Work instruction:
Leaving out every picture, copy the lines of the data exactly, from the first through the line containing "black 1x2 tile [710,205,799,304]".

Segment Start: Input

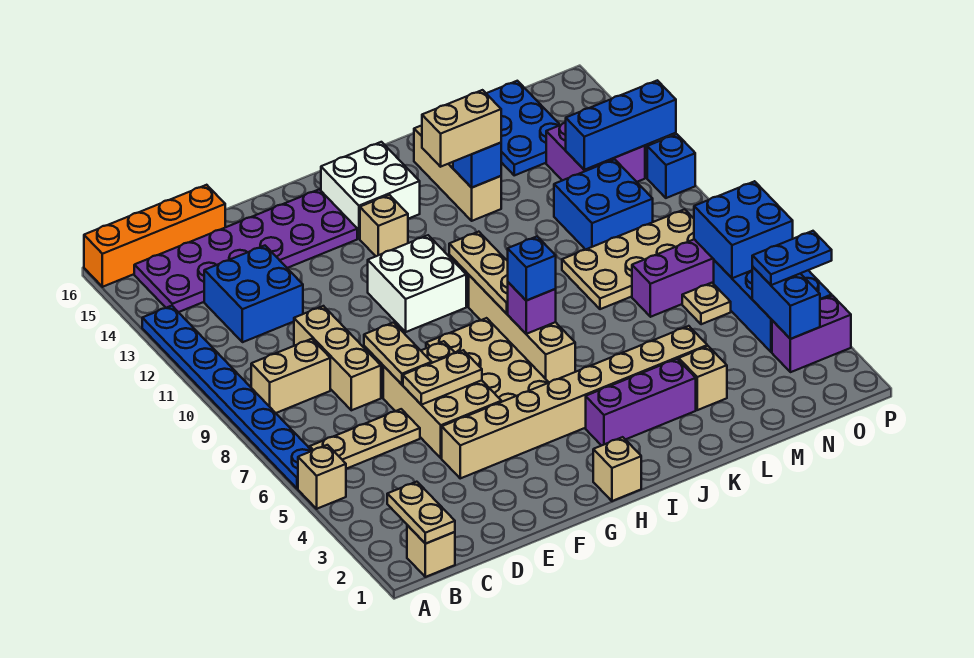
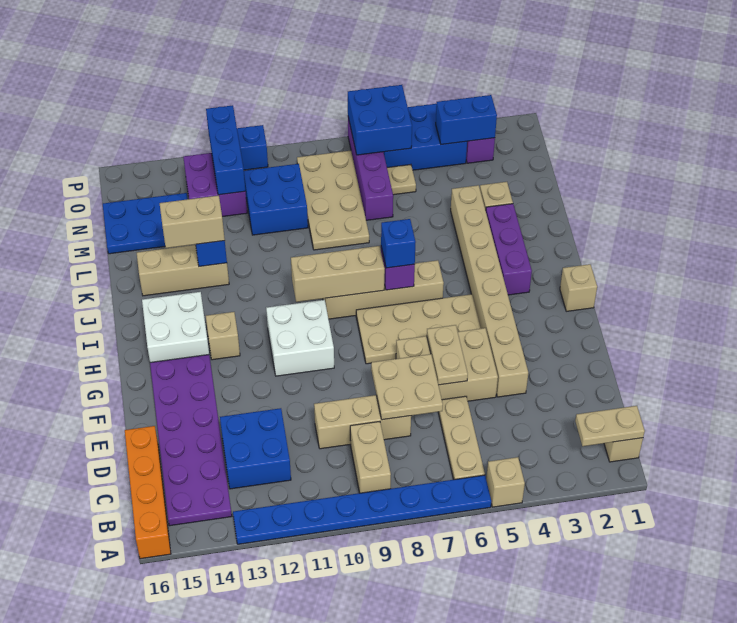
tan 1x2 plate [364,323,431,384] -> tan 2x2 plate [371,354,443,420]
tan 1x3 plate [449,232,508,314] -> tan 1x3 brick [291,246,385,302]
tan 1x2 brick [422,90,501,167] -> tan 1x2 brick turned to [160,195,225,248]
blue 1x2 plate [752,231,832,285] -> none

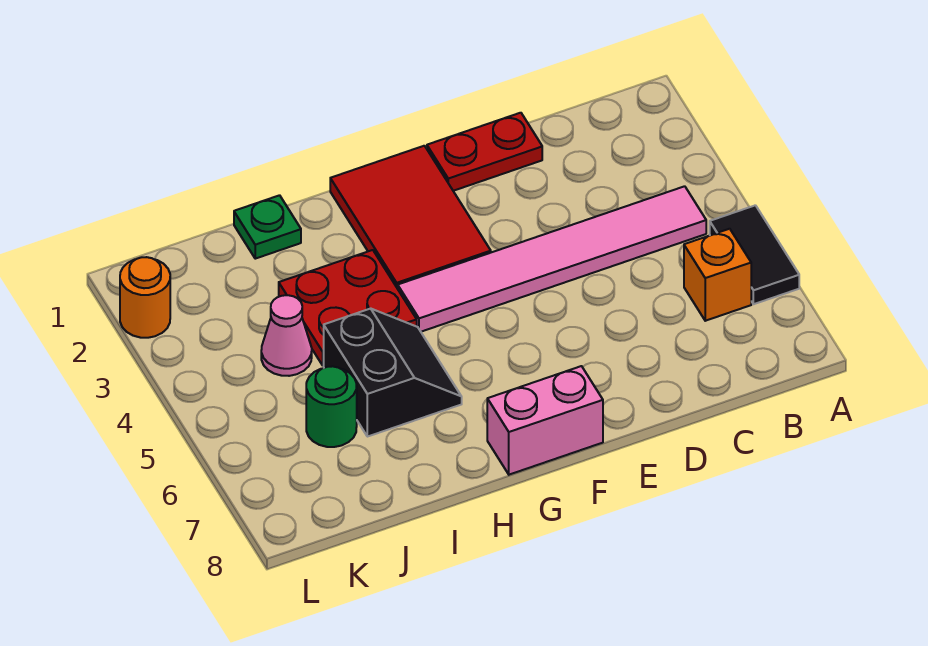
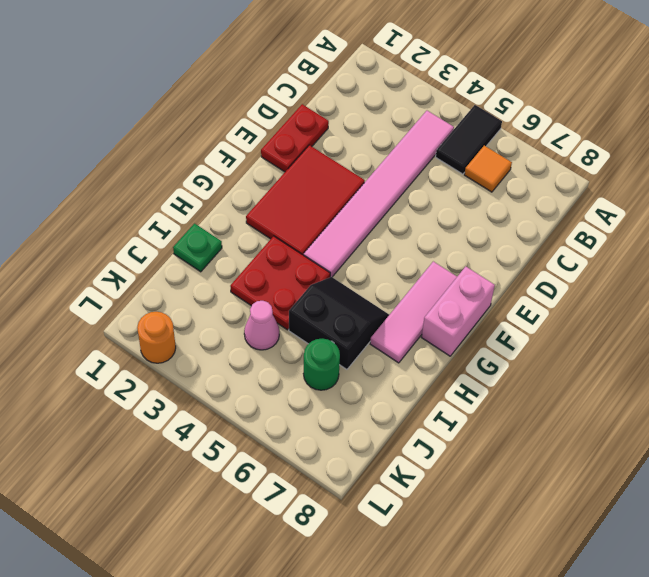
black 1x2 tile [710,205,799,304] -> black 1x2 tile turned to [436,105,502,174]
orange 1x1 brick [684,229,751,321] -> orange 1x1 tile [464,146,512,192]
red 2x3 tile [330,146,491,289] -> red 2x3 tile turned to [246,145,365,255]
none -> pink 1x3 tile [370,261,457,363]

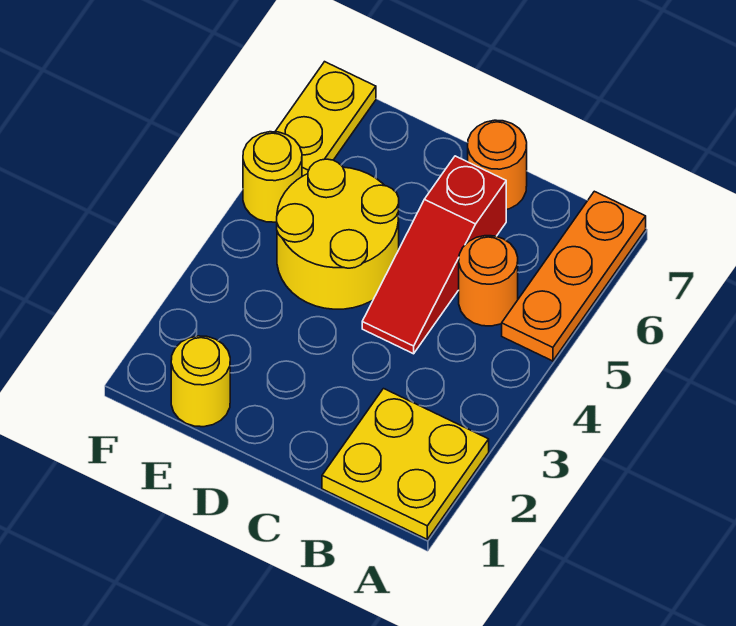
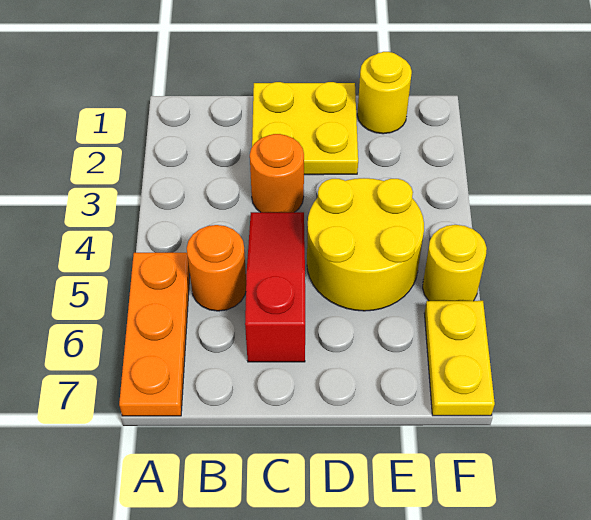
yellow 2x2 plate [322,389,489,539] -> yellow 2x2 plate moved to [252,82,358,175]
orange 1x1 round brick [468,120,527,210] -> orange 1x1 round brick moved to [250,134,304,212]

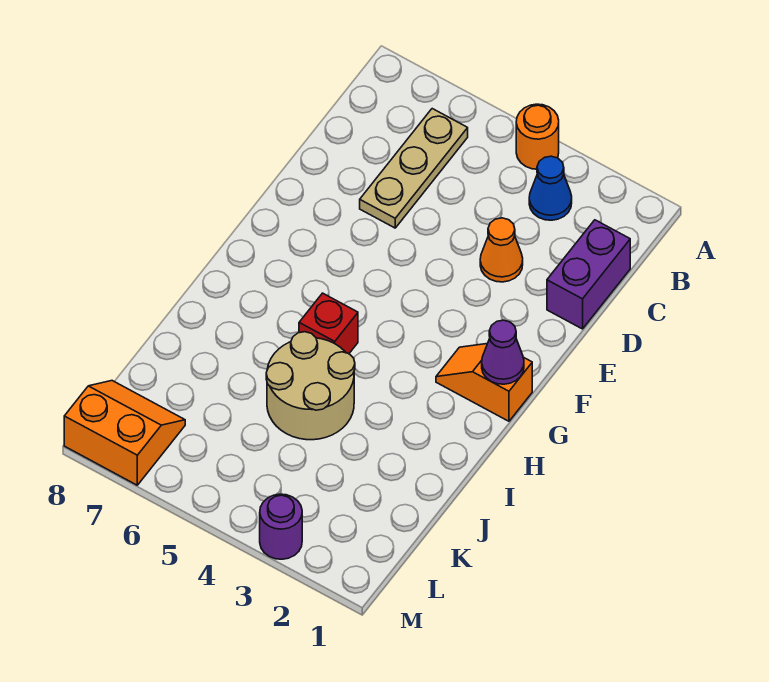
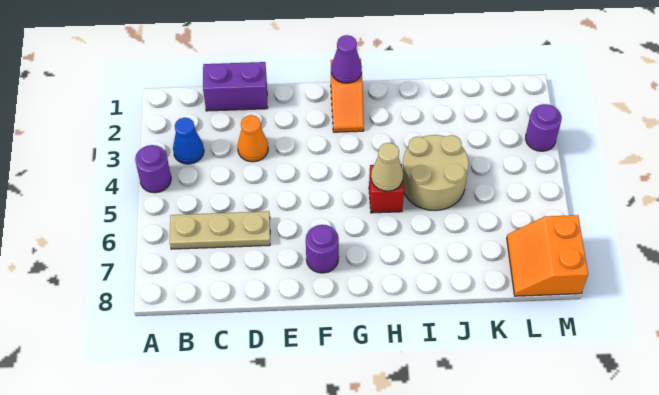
orange 1x1 round brick [516,104,559,169] -> purple 1x1 round brick [135,145,171,193]
none -> purple 1x1 round brick [306,225,339,273]
none -> tan 1x1 cone [371,143,403,191]

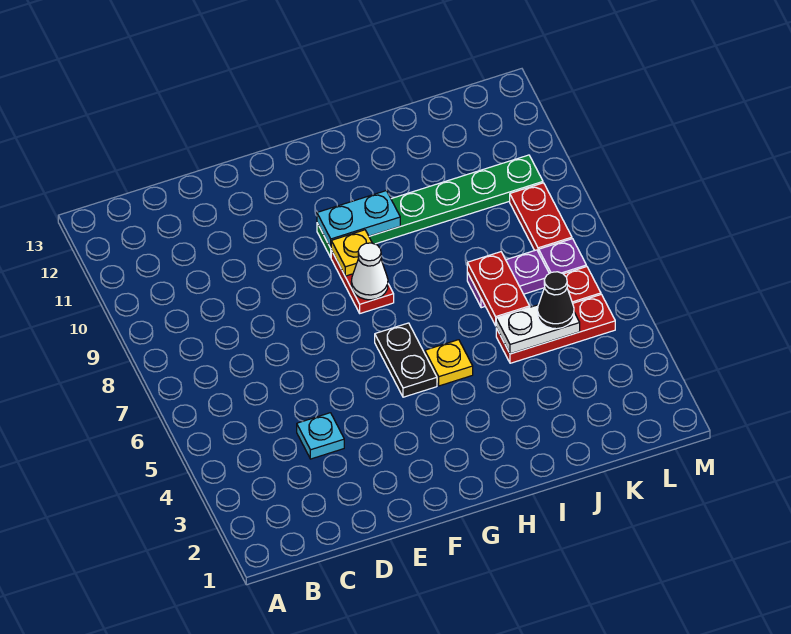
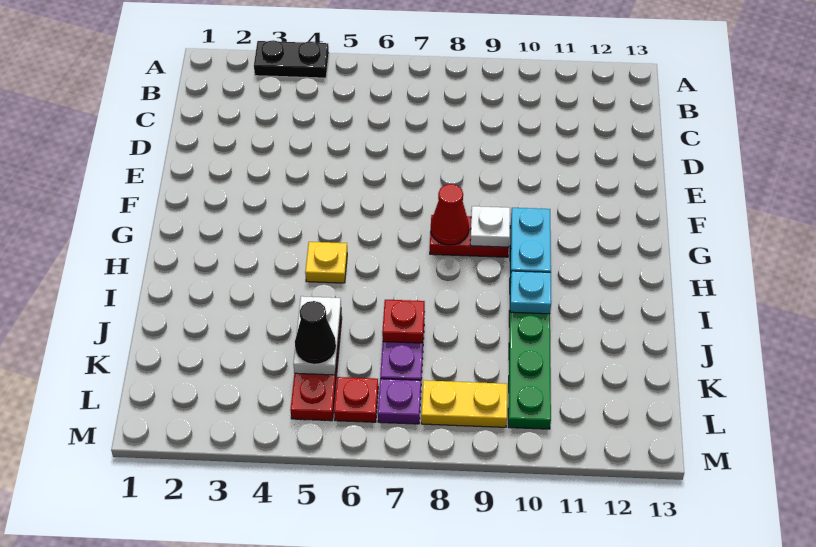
cyan 1x1 plate [297,413,344,459] -> cyan 1x1 plate moved to [510,271,551,314]
black 1x2 plate [375,323,437,397] -> black 1x2 plate moved to [254,40,329,78]
white 1x1 cone [351,243,388,300] -> red 1x1 cone [431,184,469,245]
yellow 1x1 plate [331,230,372,276] -> white 1x1 plate [470,206,510,247]
red 1x2 plate [467,252,530,326] -> red 1x1 plate [382,300,425,343]
red 1x2 plate [510,183,572,252] -> yellow 1x2 plate [421,380,507,427]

Segment End: Input

Answer to this problem:
tan 1x2 plate [364,323,431,384] -> tan 2x2 plate [371,354,443,420]
tan 1x3 plate [449,232,508,314] -> tan 1x3 brick [291,246,385,302]
tan 1x2 brick [422,90,501,167] -> tan 1x2 brick turned to [160,195,225,248]
blue 1x2 plate [752,231,832,285] -> none

black 1x2 tile [710,205,799,304] -> black 1x2 tile turned to [436,105,502,174]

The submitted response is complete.